> _REQUIRED WORK_
Within the records that follow, determine how many lines include the word "fish". State the number and nothing further.

> _PROVIDED ENTRIES_
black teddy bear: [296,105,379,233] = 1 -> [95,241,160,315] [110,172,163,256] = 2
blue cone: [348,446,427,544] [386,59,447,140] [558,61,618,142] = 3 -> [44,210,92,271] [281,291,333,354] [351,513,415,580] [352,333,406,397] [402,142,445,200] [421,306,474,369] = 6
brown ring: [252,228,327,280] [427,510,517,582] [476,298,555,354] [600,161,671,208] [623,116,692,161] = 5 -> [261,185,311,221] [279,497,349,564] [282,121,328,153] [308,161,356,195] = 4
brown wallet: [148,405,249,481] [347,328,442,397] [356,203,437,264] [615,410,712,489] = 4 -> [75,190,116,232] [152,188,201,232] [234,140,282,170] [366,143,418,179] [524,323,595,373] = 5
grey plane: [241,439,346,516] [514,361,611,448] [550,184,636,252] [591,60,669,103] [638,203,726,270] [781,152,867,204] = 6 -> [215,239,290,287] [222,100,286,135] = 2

* * *

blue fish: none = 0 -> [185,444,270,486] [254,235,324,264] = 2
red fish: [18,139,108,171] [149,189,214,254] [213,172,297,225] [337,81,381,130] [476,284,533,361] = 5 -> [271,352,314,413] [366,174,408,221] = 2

---

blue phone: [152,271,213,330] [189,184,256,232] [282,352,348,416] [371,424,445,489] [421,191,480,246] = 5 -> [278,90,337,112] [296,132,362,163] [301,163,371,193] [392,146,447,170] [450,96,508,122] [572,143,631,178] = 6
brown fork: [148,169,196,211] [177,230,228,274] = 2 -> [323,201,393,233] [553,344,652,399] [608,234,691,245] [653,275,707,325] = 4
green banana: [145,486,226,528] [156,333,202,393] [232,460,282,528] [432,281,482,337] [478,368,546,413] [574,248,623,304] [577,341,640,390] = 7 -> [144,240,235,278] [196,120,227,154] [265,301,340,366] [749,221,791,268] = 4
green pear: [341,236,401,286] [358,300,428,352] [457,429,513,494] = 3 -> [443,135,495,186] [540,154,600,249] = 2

> _EXERCISE RESULT_
2